• [EXERCISE REQUIREMENTS] The lines of the records that include "spinning" should all be copied.

• [DATASET]
<<<<

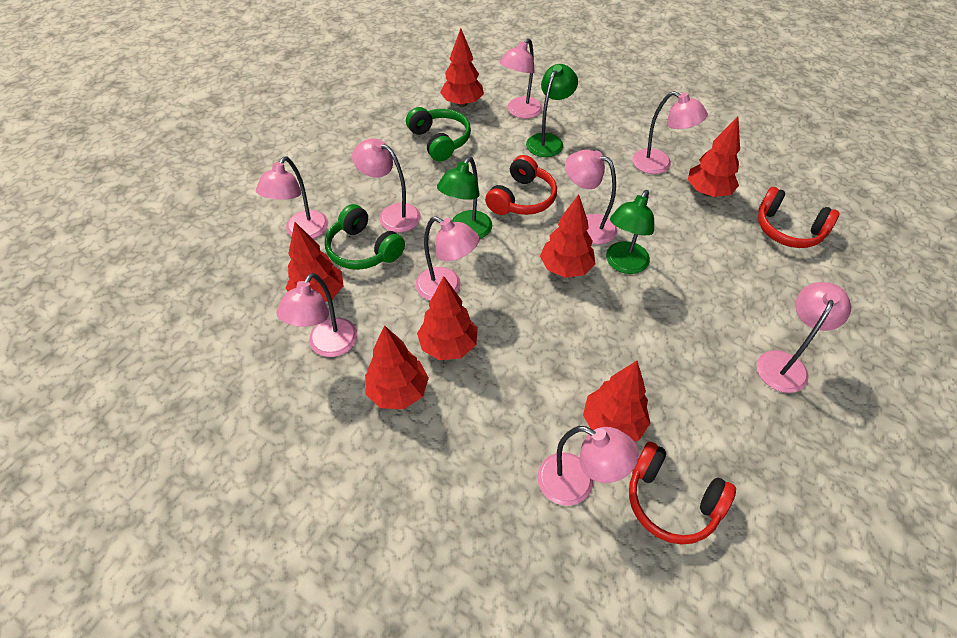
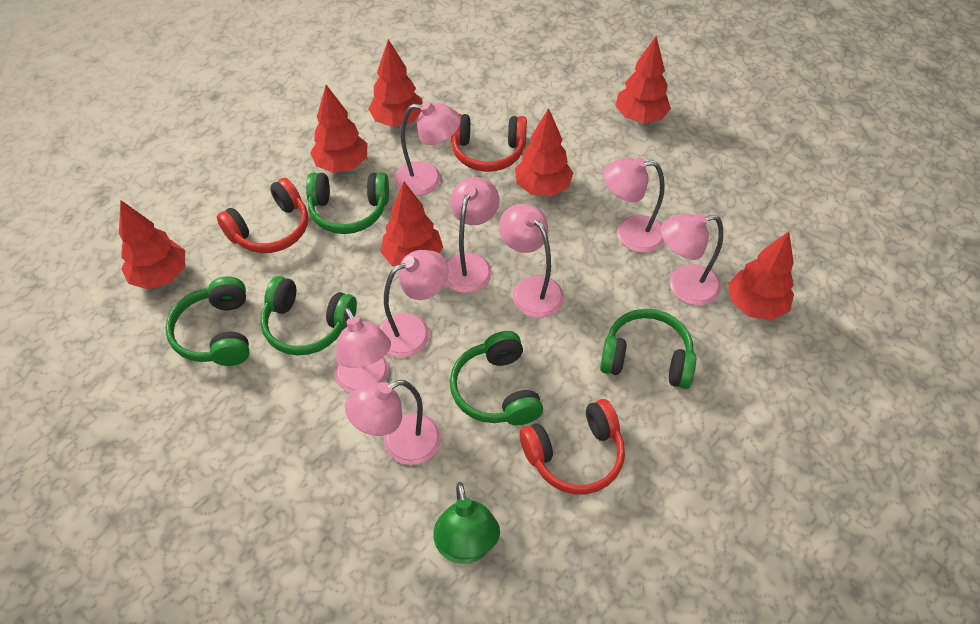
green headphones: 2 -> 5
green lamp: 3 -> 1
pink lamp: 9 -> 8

>>>>
<<<<

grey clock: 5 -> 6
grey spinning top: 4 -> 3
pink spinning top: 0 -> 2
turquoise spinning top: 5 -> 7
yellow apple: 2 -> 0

>>>>

• [OUTPUT FOR THIS EXERCISE]
grey spinning top: 4 -> 3
pink spinning top: 0 -> 2
turquoise spinning top: 5 -> 7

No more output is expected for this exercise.